(Object change descriptions)
**********

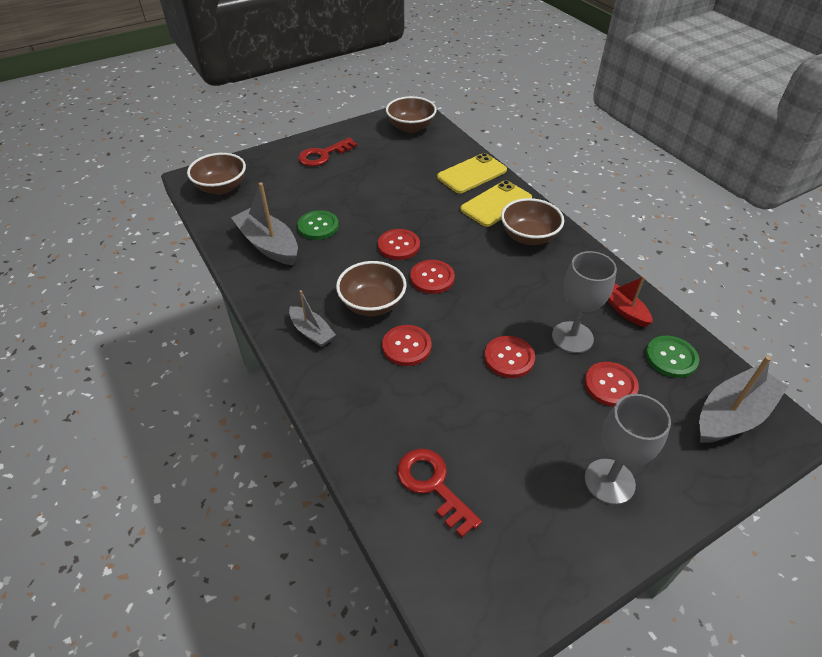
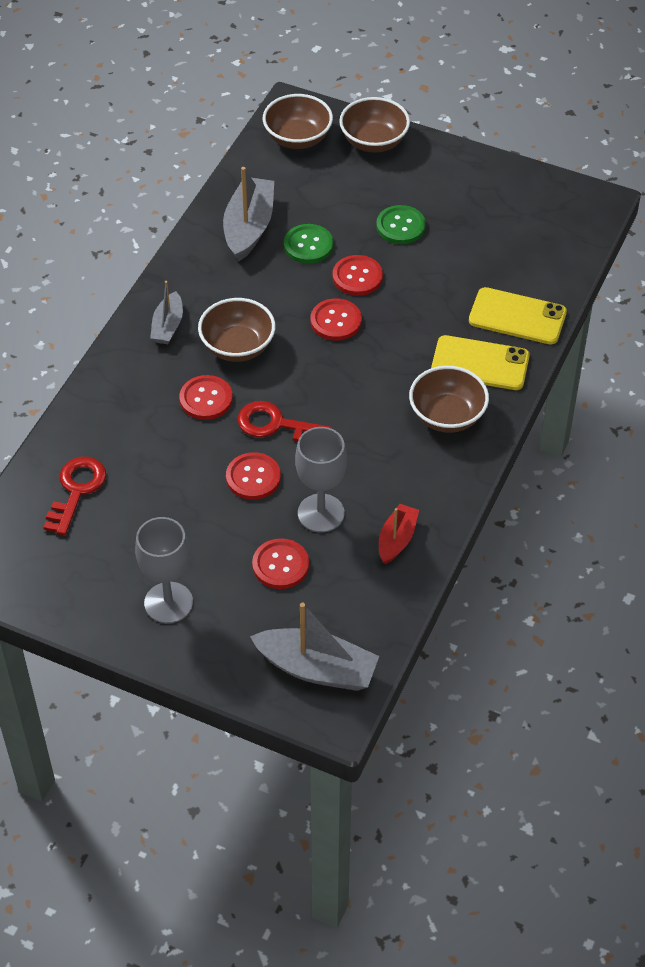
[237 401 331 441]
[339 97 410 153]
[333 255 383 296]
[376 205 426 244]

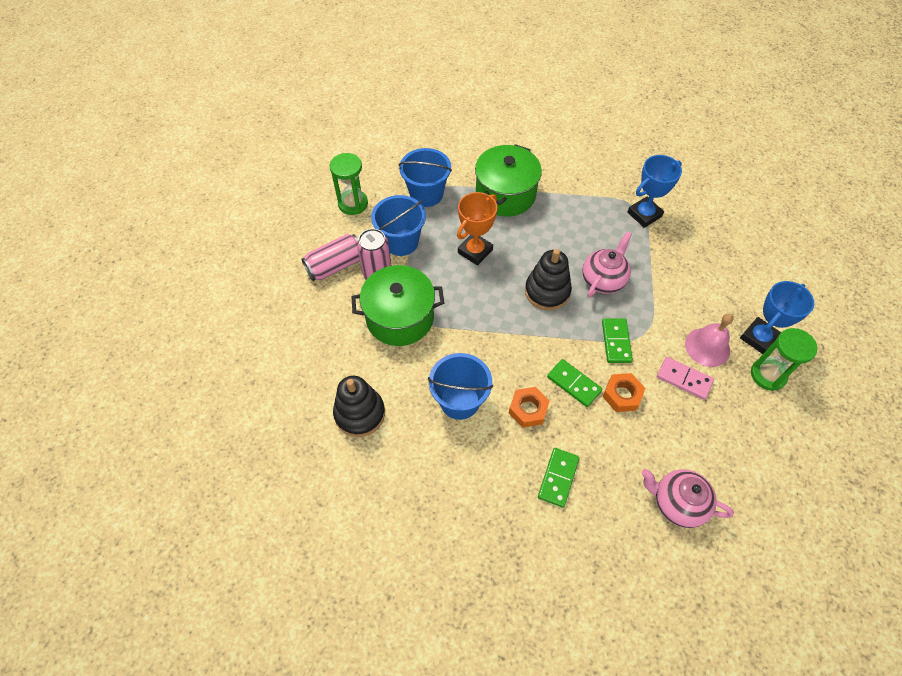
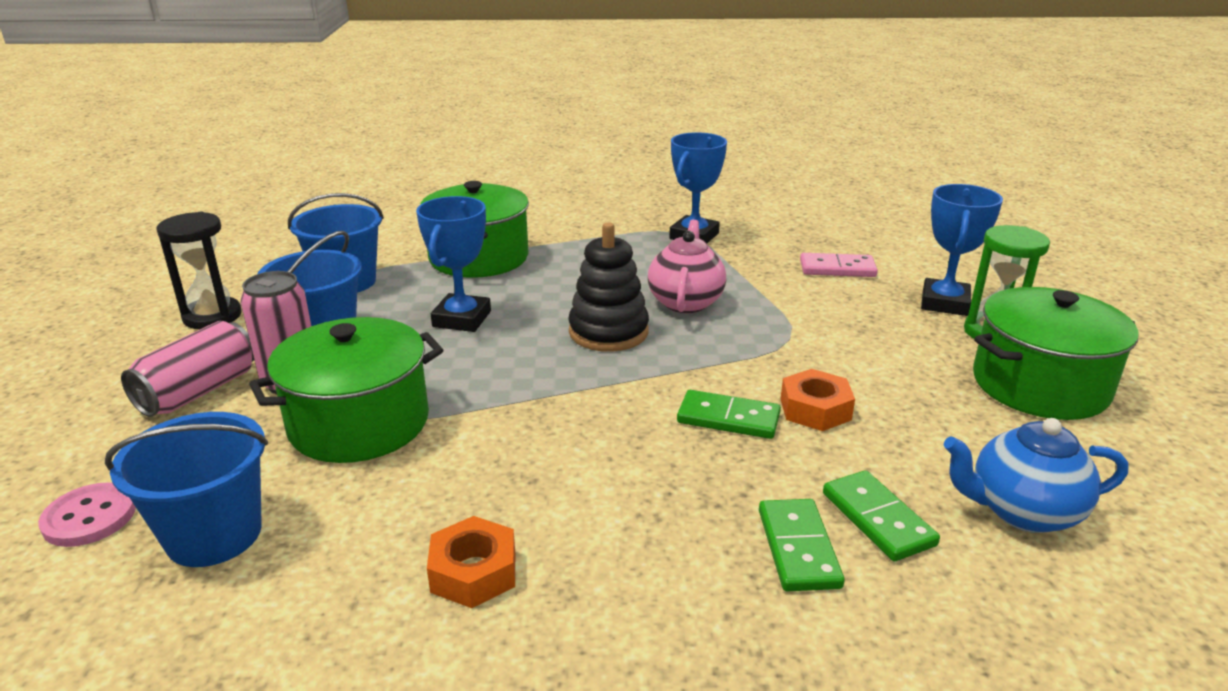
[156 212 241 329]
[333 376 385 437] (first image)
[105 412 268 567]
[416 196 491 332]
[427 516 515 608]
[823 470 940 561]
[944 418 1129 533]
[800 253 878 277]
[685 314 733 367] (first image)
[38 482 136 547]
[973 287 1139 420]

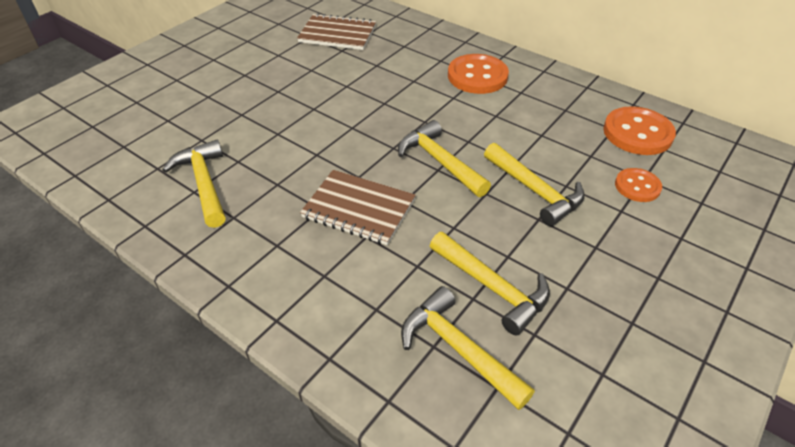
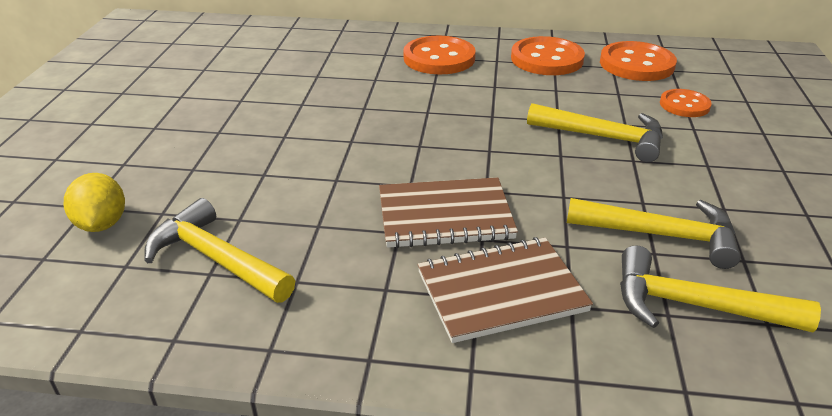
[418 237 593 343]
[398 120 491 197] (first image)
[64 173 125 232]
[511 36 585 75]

**********

### REQUIREMENT
Transcribe every line of the records exactly. Pictures do not belong in the copy.

### OUTPUT BELOW
[237 401 331 441]
[339 97 410 153]
[333 255 383 296]
[376 205 426 244]

[156 212 241 329]
[333 376 385 437] (first image)
[105 412 268 567]
[416 196 491 332]
[427 516 515 608]
[823 470 940 561]
[944 418 1129 533]
[800 253 878 277]
[685 314 733 367] (first image)
[38 482 136 547]
[973 287 1139 420]

[418 237 593 343]
[398 120 491 197] (first image)
[64 173 125 232]
[511 36 585 75]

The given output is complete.